### INSTRUCTIONS FOR THE TASK
Find every line in the records below that holds the word "none" and copy it.
RECORD EXTRACTS Block Start
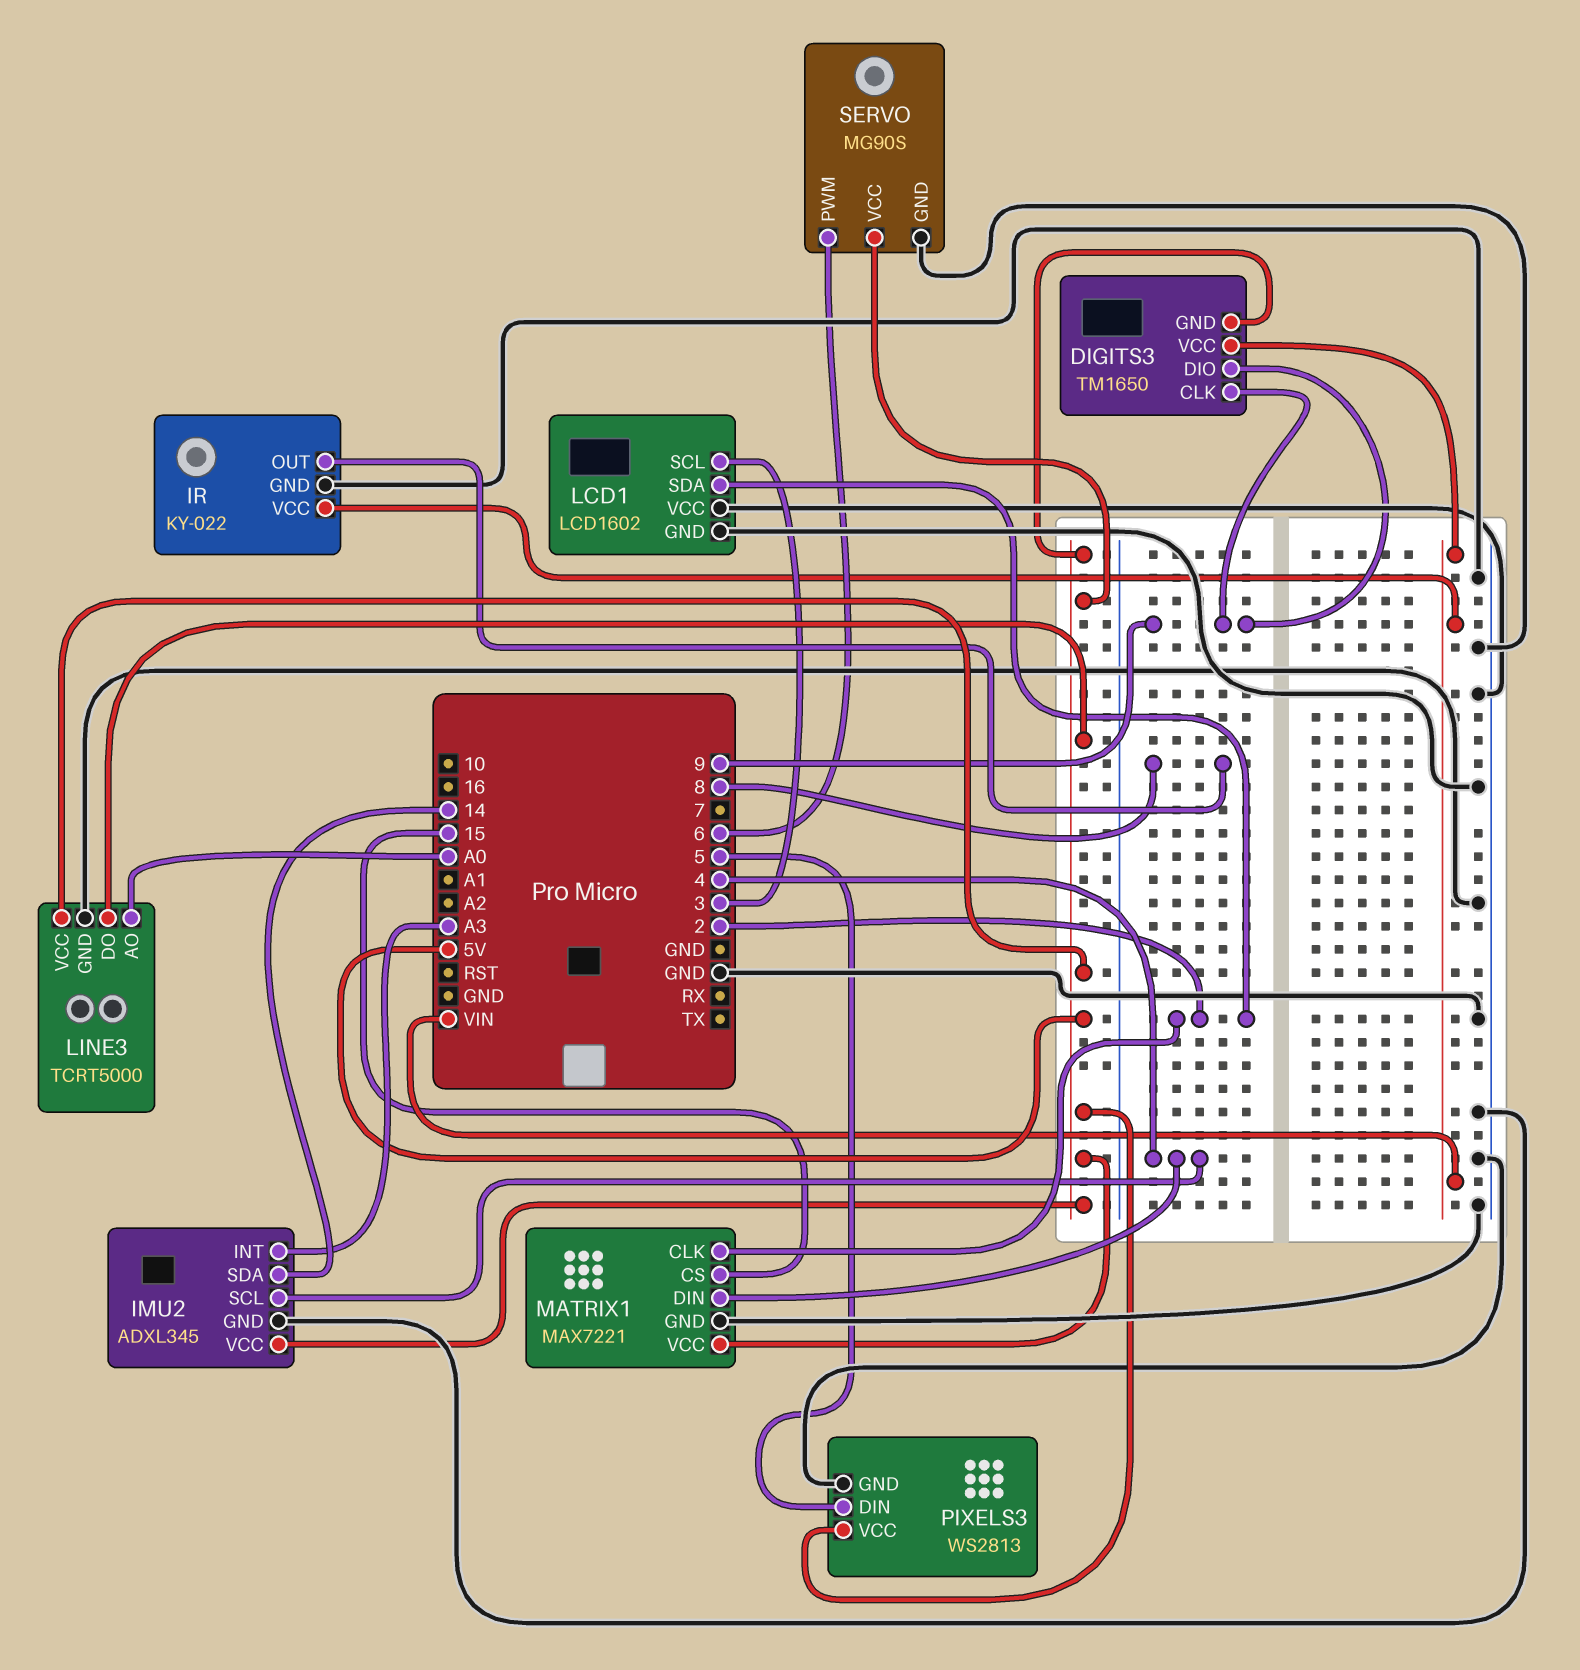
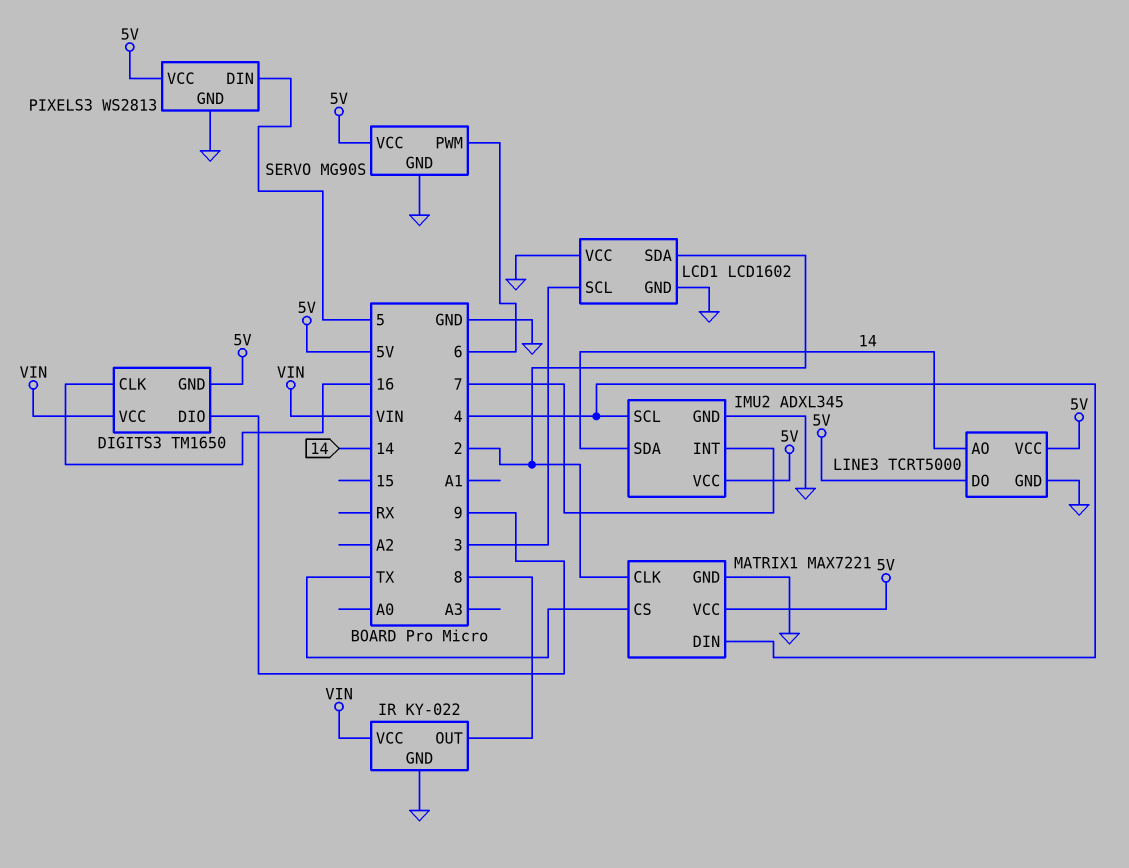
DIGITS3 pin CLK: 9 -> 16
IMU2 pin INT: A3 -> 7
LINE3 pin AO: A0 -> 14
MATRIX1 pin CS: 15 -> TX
RECORD EXTRACTS Block End
RECORD EXTRACTS Block Start
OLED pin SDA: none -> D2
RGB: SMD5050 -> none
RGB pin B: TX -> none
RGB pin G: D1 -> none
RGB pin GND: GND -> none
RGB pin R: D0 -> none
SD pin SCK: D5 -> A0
RECORD EXTRACTS Block End
### EXERCISE OUTPUT
OLED pin SDA: none -> D2
RGB: SMD5050 -> none
RGB pin B: TX -> none
RGB pin G: D1 -> none
RGB pin GND: GND -> none
RGB pin R: D0 -> none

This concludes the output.